Problem requirements: Look through the records below and copy each line that includes the word "left".

Collected data entries
+ + + + +

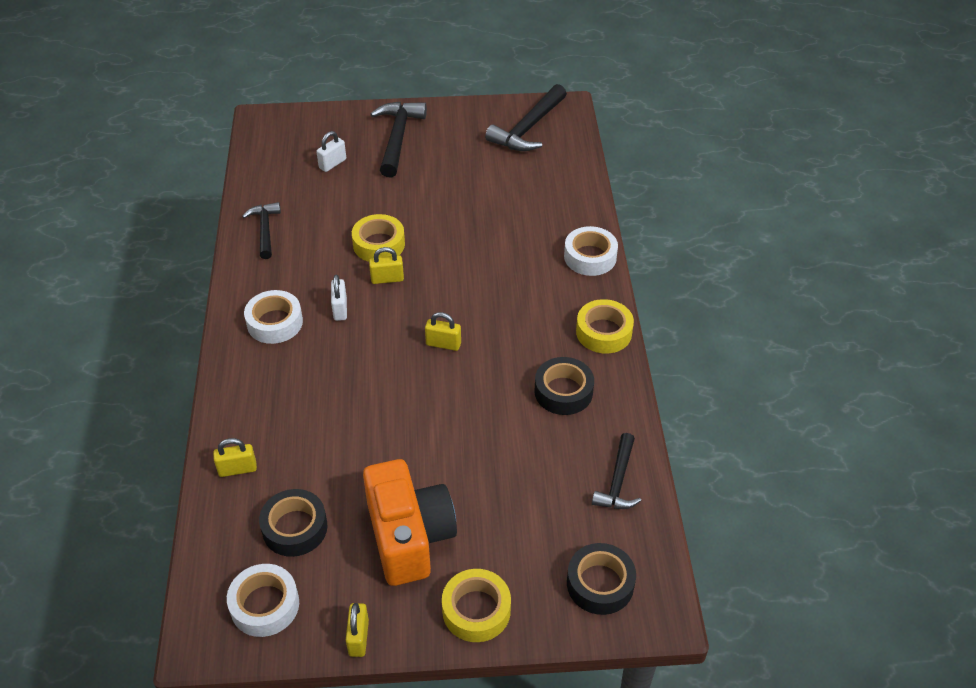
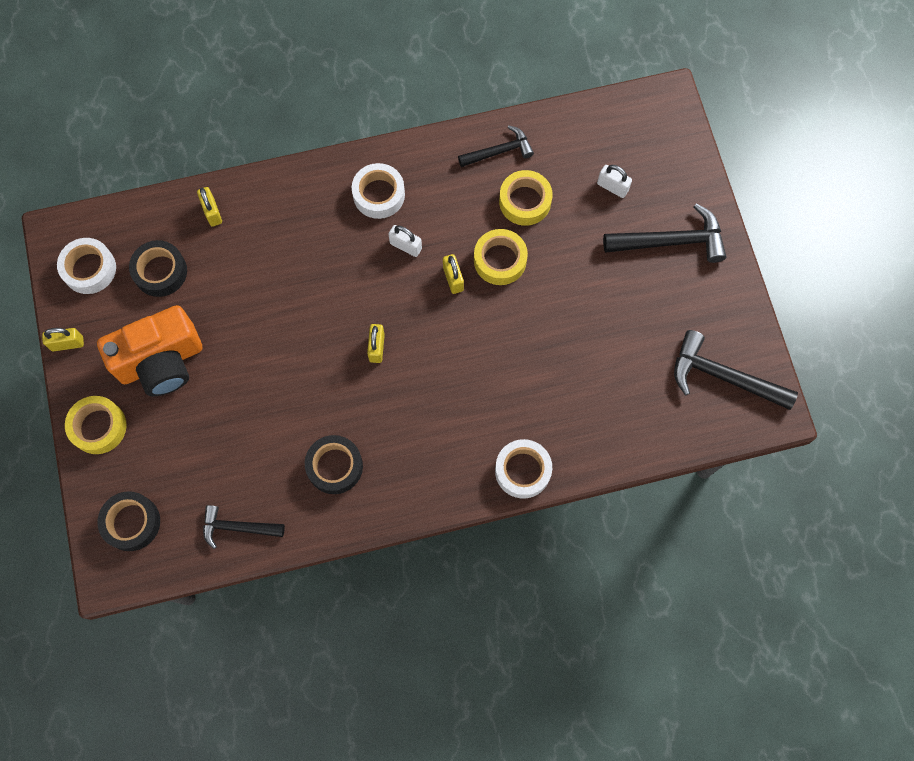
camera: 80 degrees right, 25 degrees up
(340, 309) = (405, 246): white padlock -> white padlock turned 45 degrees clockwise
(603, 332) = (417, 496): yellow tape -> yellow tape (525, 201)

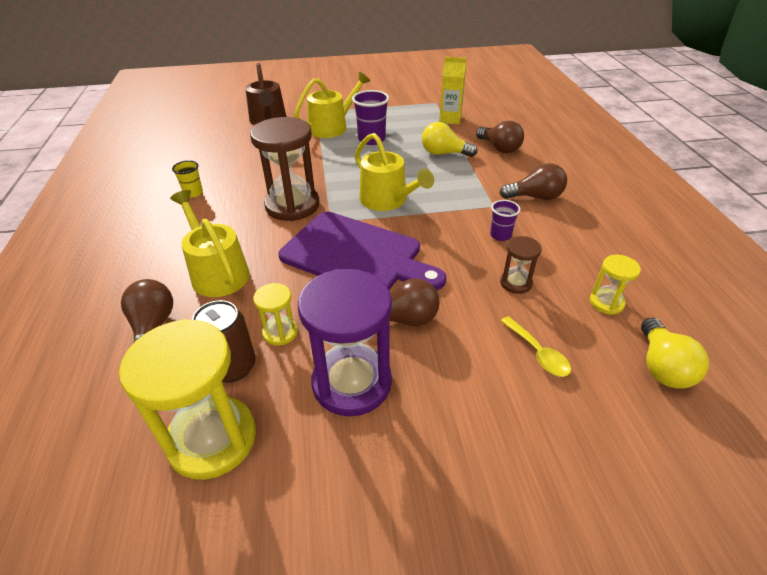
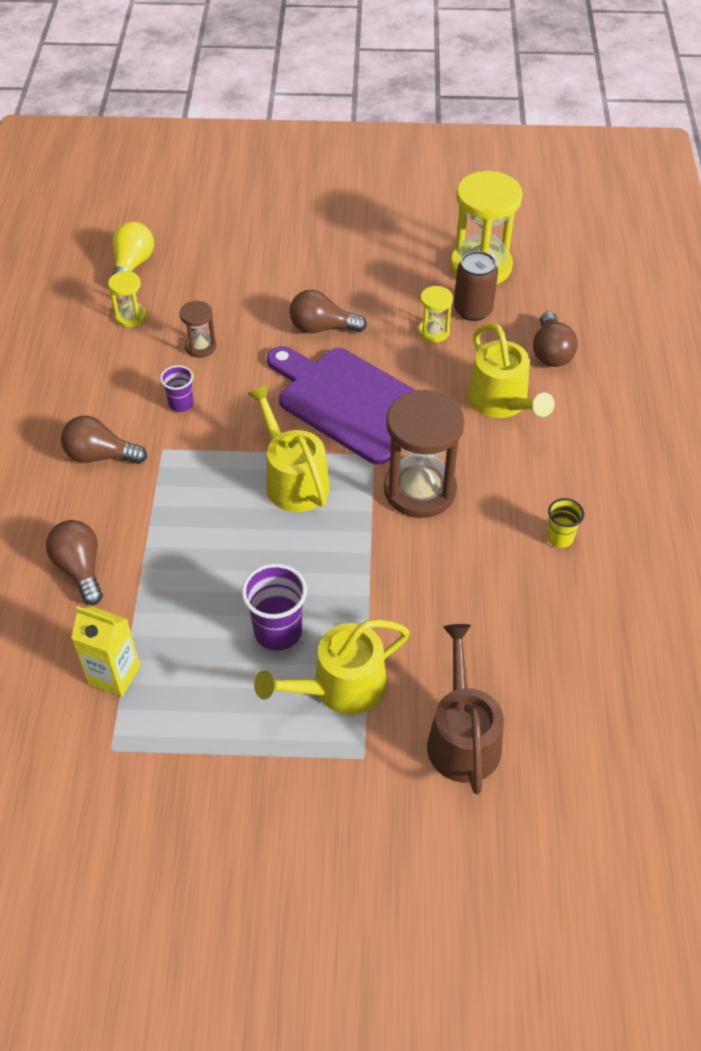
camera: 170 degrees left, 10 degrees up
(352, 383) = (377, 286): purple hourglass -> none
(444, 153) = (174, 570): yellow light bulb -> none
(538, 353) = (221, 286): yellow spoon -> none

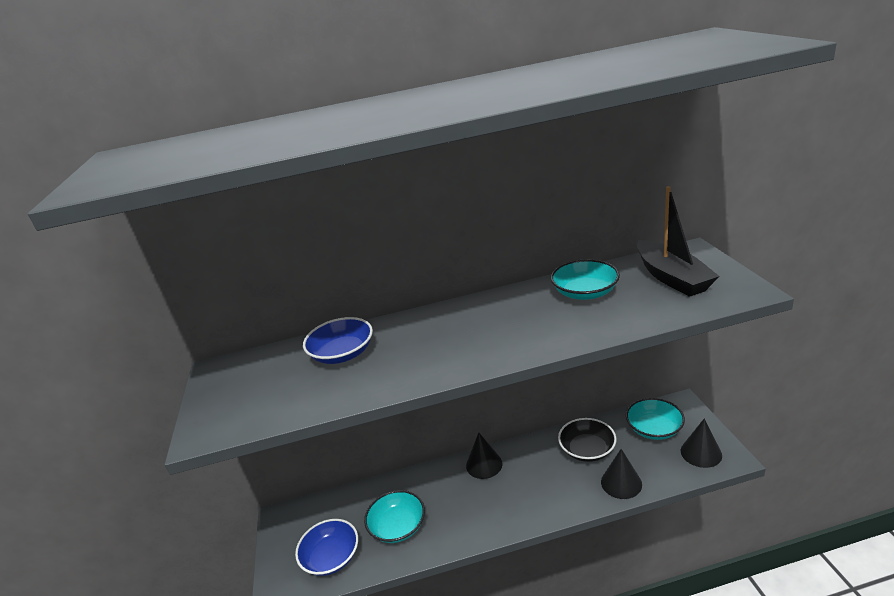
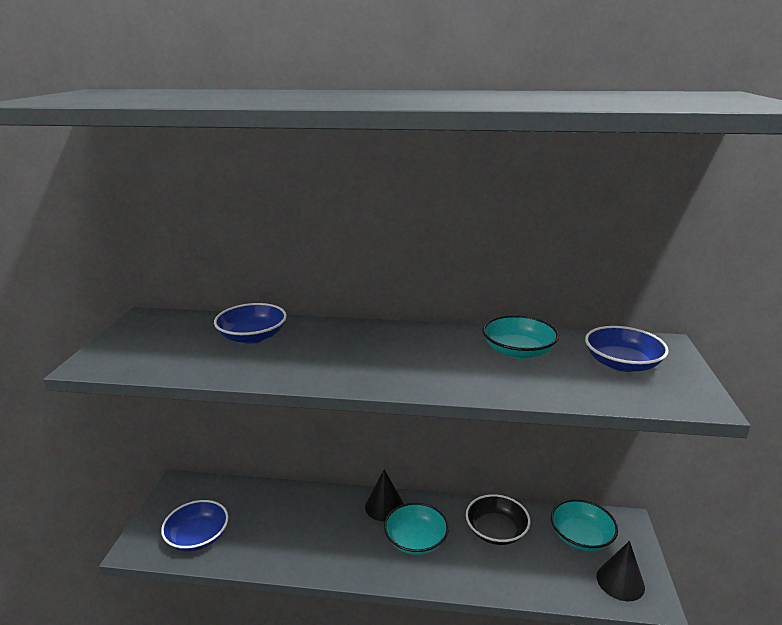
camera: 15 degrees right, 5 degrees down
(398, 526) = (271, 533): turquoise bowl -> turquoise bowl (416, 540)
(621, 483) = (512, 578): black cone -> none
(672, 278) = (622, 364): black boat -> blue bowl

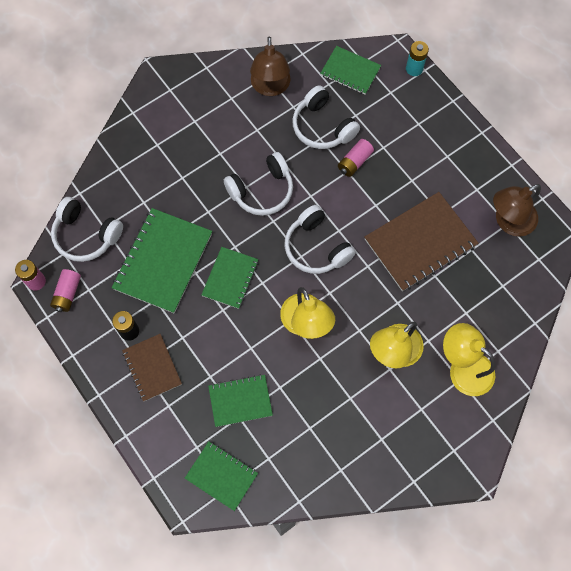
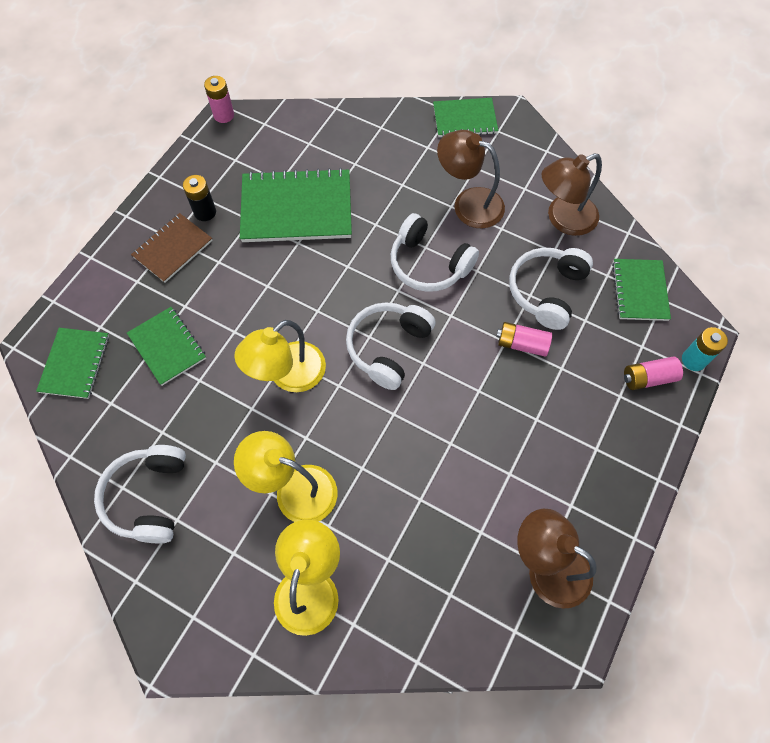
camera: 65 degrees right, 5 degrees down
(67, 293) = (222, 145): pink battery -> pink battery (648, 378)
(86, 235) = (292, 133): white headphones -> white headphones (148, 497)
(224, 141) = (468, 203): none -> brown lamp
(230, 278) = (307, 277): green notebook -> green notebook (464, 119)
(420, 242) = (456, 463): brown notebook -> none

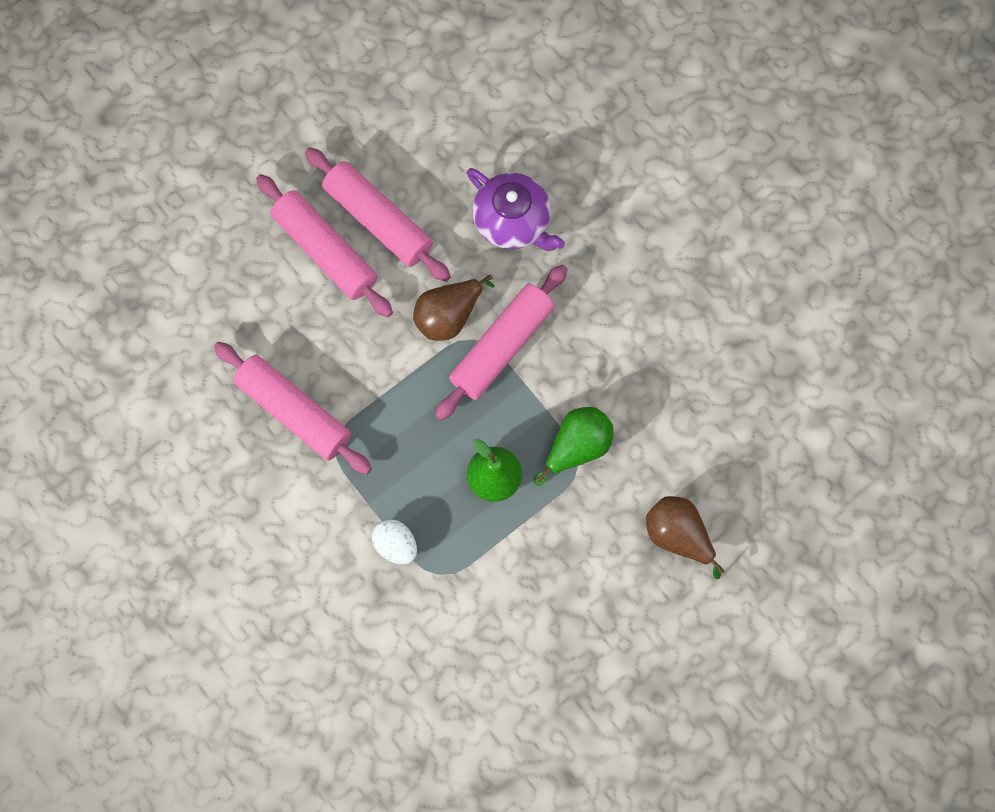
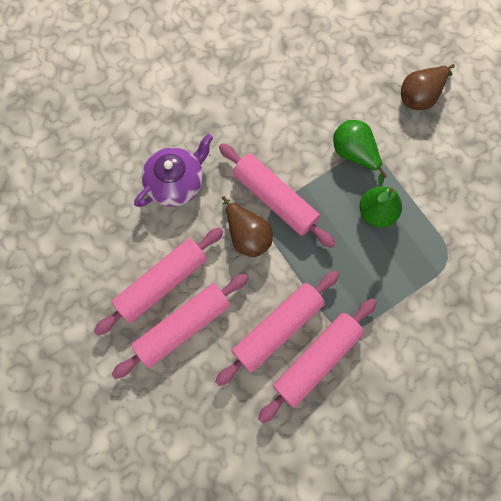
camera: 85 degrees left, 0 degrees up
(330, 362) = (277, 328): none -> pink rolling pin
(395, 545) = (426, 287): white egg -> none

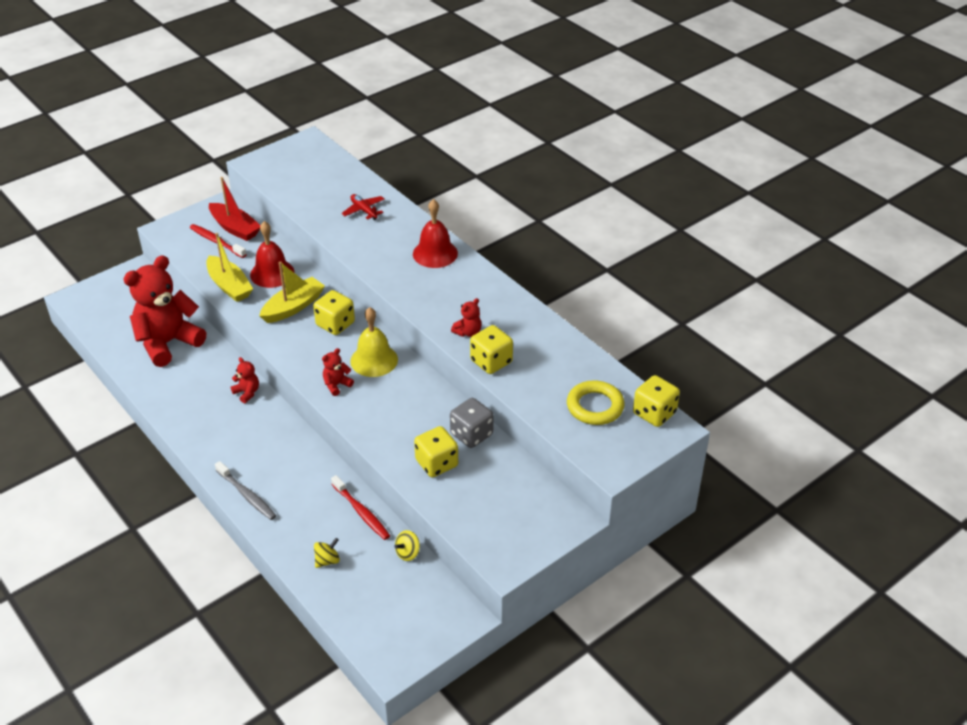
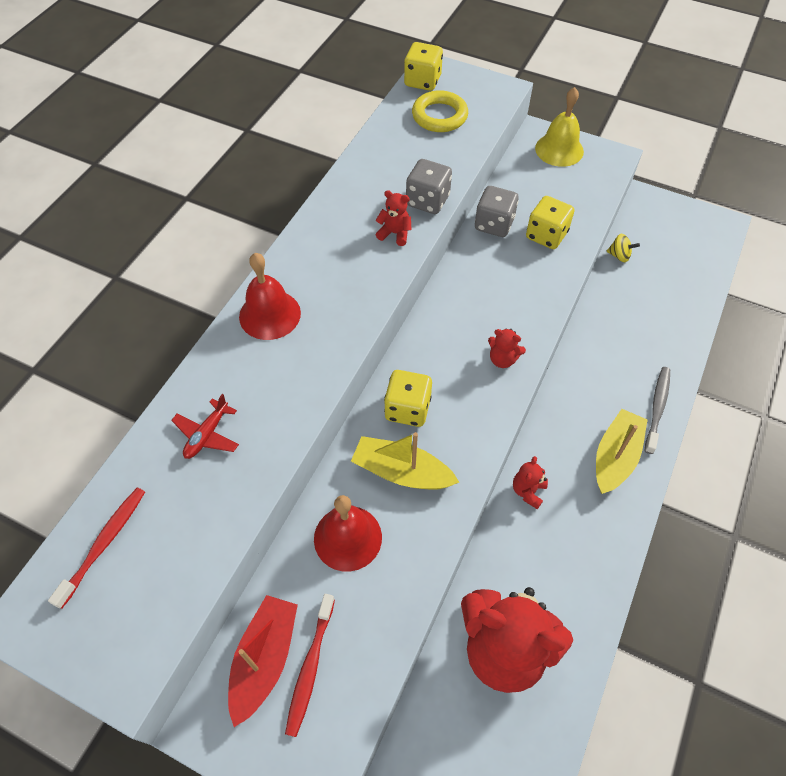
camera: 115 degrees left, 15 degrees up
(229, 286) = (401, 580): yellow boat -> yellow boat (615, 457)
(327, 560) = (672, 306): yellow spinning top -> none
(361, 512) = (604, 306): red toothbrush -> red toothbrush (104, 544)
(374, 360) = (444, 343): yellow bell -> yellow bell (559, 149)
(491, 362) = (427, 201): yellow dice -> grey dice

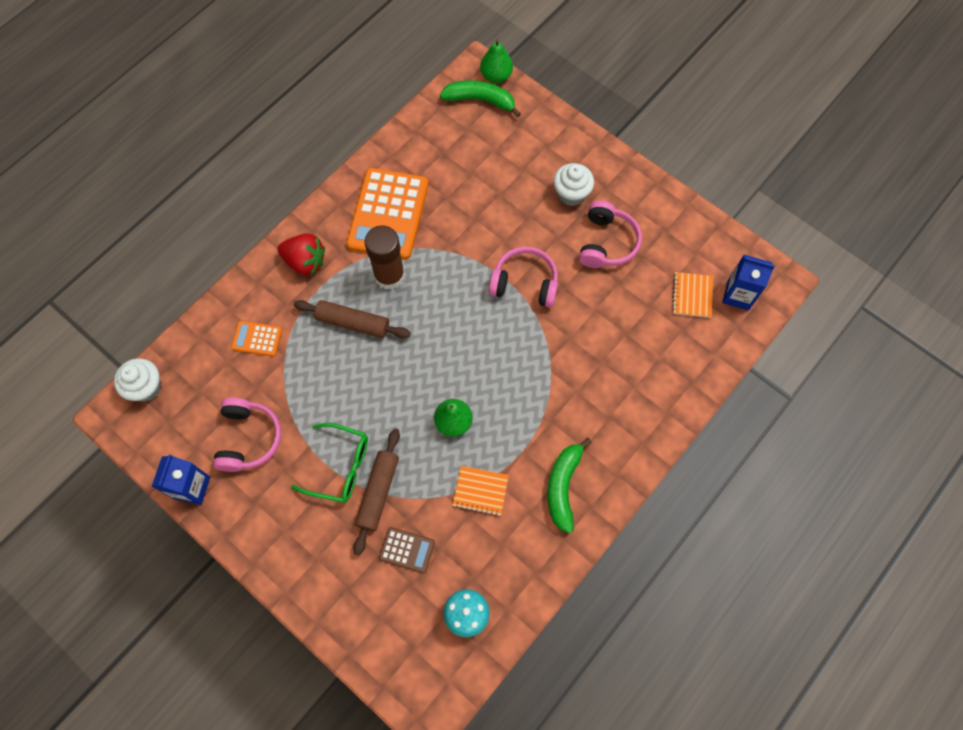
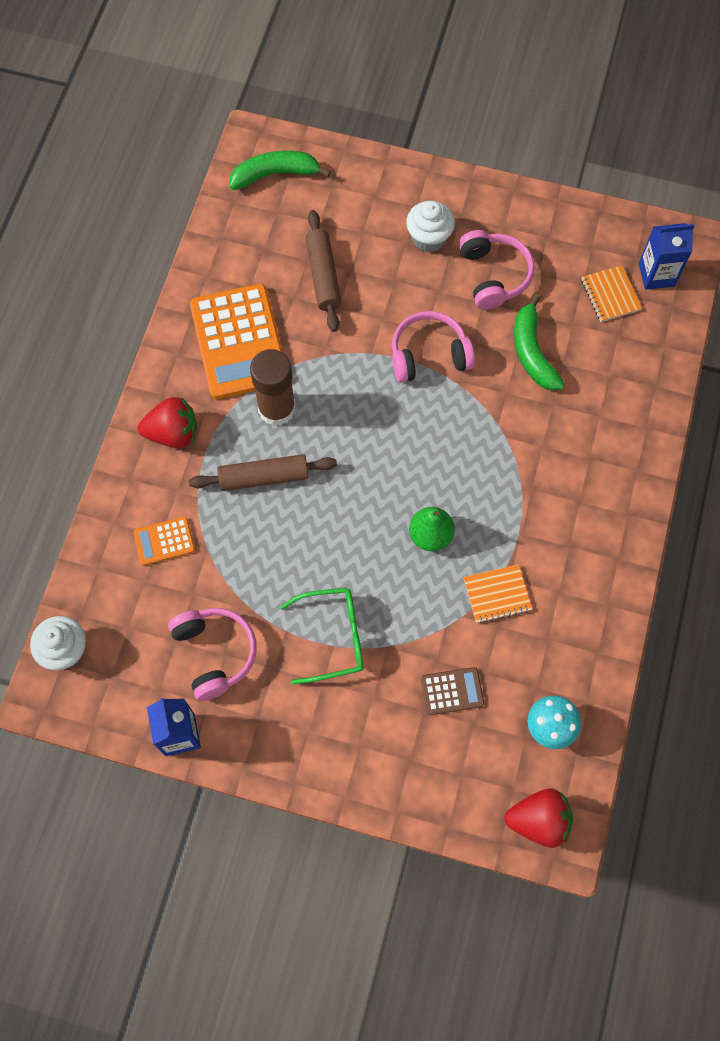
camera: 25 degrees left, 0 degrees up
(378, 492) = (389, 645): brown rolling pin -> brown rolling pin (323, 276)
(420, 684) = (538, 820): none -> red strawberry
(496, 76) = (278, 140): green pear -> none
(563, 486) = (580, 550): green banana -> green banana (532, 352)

+ + + + +

Result of this exercise:
camera: 170 degrees left, 10 degrees up
camera: 85 degrees left, 0 degrees up
camera: 115 degrees left, 15 degrees up
camera: 25 degrees left, 0 degrees up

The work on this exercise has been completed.